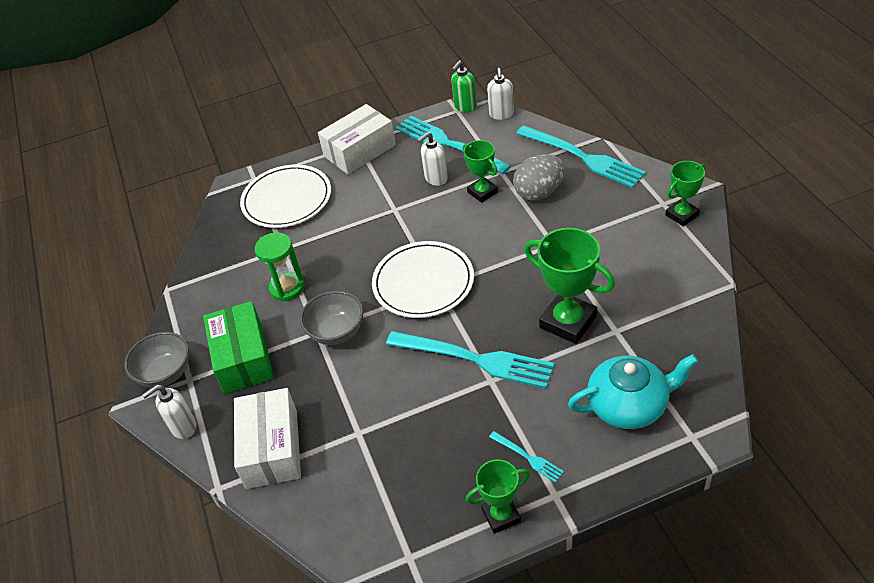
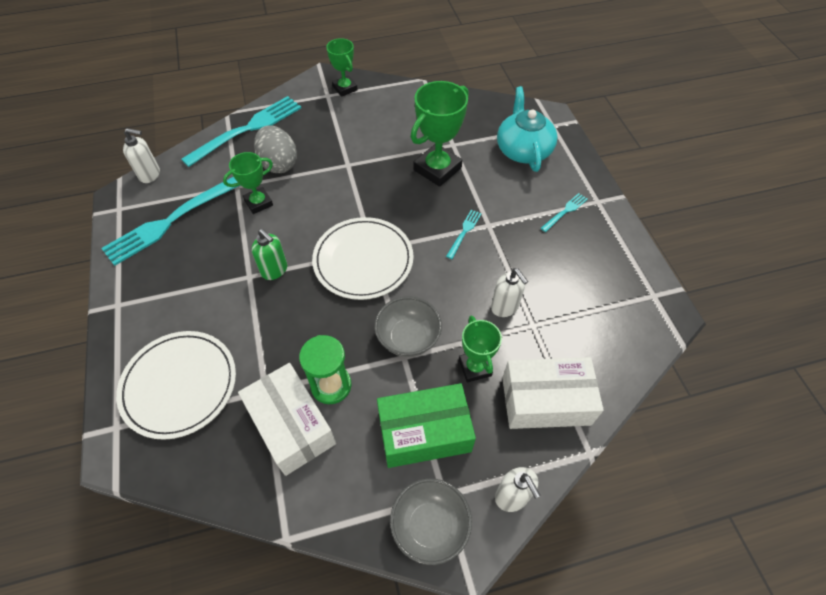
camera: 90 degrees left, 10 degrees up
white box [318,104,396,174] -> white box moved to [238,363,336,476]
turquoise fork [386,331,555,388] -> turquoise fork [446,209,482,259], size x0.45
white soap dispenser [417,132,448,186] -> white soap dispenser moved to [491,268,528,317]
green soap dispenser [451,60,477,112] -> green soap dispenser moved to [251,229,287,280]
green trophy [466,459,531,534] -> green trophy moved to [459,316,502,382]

══════════

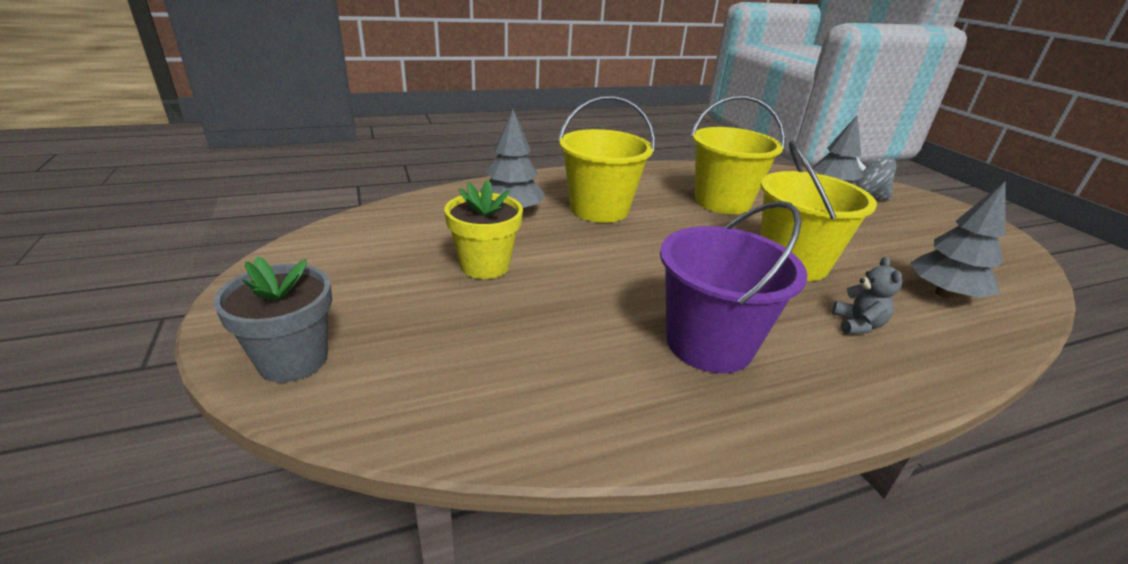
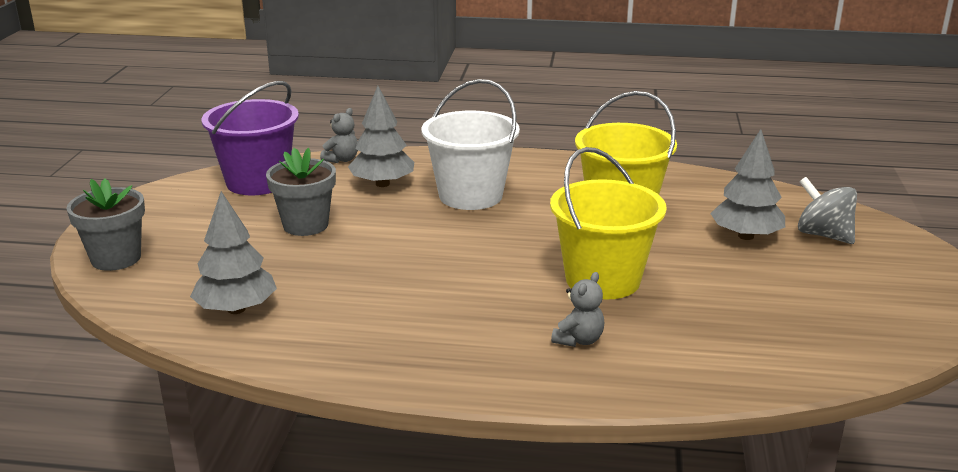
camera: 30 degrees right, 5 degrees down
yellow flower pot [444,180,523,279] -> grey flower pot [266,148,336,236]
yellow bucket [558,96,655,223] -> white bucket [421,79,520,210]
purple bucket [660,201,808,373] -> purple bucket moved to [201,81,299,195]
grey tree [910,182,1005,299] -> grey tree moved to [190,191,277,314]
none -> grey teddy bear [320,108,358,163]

══════════

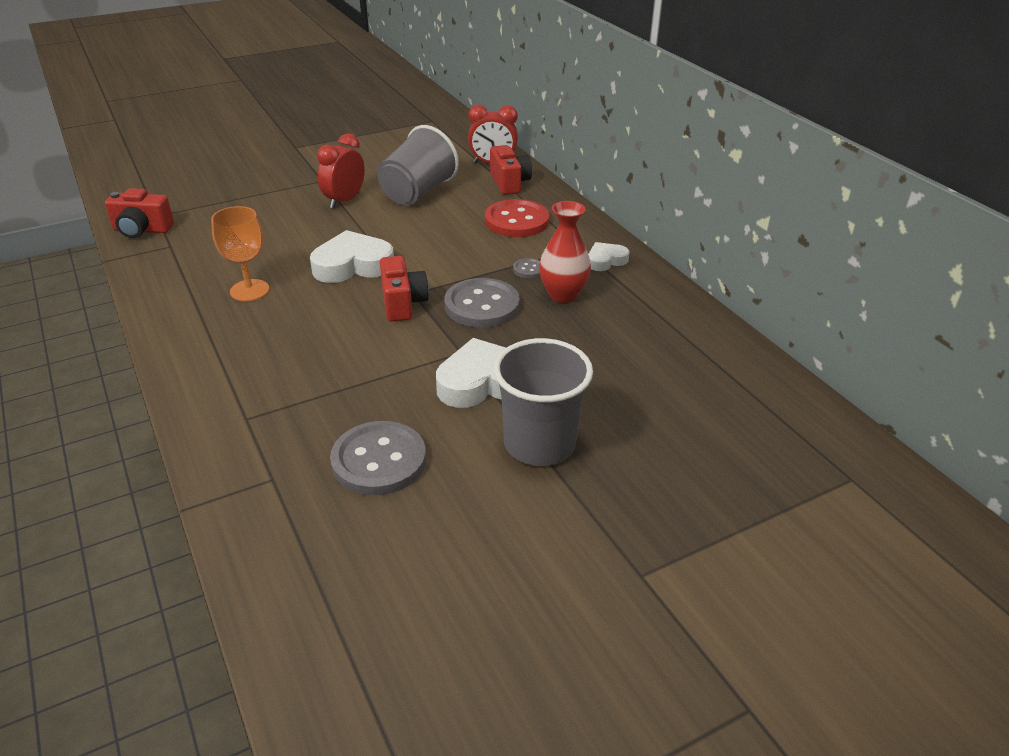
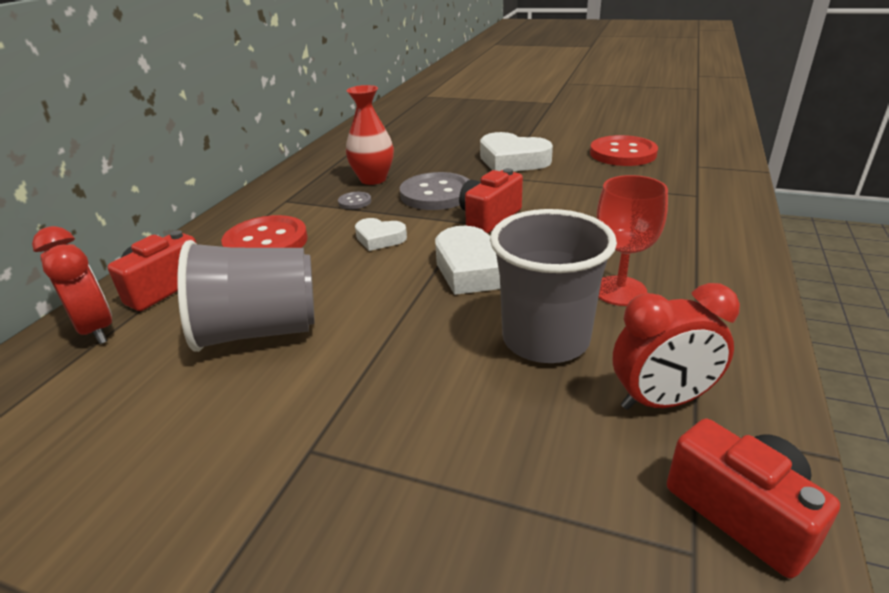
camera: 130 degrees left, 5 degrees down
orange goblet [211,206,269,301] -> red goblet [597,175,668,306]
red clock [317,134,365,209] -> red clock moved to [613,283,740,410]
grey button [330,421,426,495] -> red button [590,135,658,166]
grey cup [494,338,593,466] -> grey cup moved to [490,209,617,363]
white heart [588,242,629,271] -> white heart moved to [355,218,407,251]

══════════

## To-do item
What you give back should be exactly the lines of the data above from the line with "camera: 90 degrees left, 10 degrees up" through the line with "white soap dispenser [417,132,448,186]", both of those included, and nothing more.

## Problem solution
camera: 90 degrees left, 10 degrees up
white box [318,104,396,174] -> white box moved to [238,363,336,476]
turquoise fork [386,331,555,388] -> turquoise fork [446,209,482,259], size x0.45
white soap dispenser [417,132,448,186] -> white soap dispenser moved to [491,268,528,317]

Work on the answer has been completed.